What you should do
Each line below that holds the word "camera" counts once; state the total number of such lines and nothing else.

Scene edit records
/---

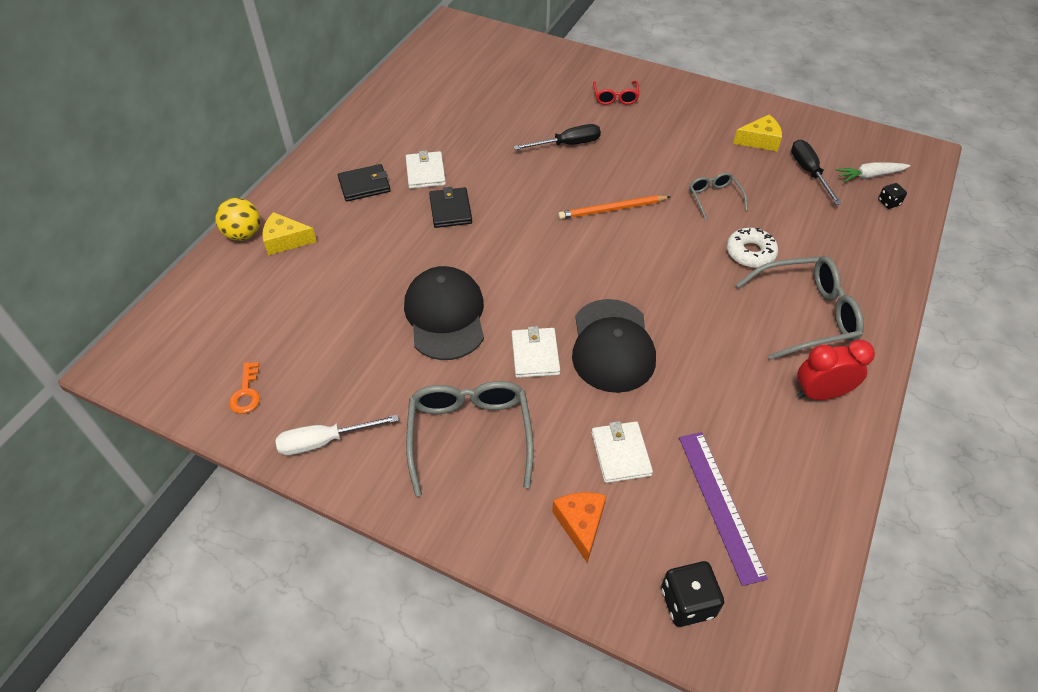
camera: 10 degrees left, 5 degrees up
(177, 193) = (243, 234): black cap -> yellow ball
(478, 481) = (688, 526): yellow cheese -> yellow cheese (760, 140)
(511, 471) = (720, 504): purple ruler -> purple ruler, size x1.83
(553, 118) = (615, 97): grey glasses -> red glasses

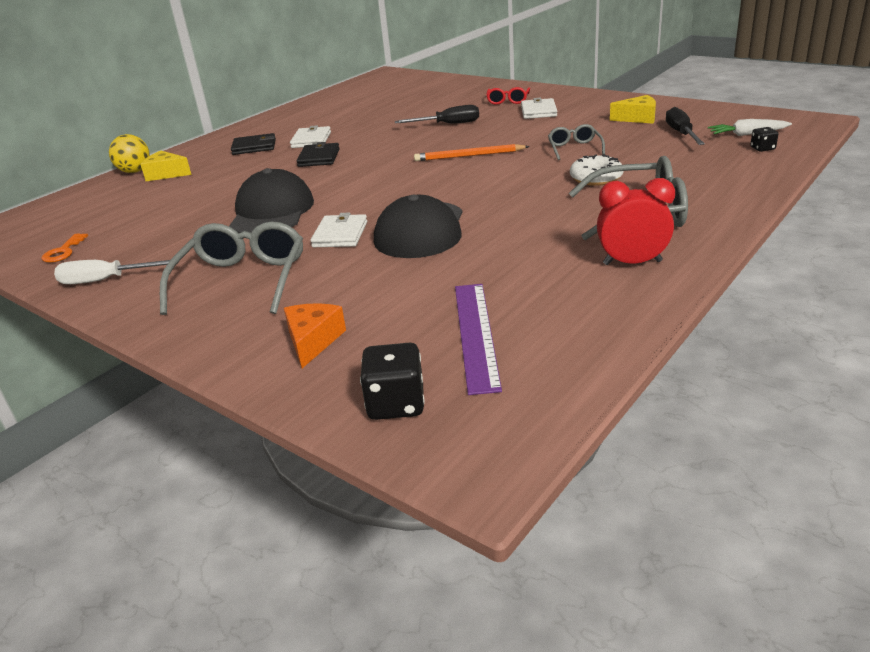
camera: 15 degrees right, 20 degrees down
(621, 454) = (386, 296): white wallet -> white wallet (538, 111)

\---

Answer to this exercise
2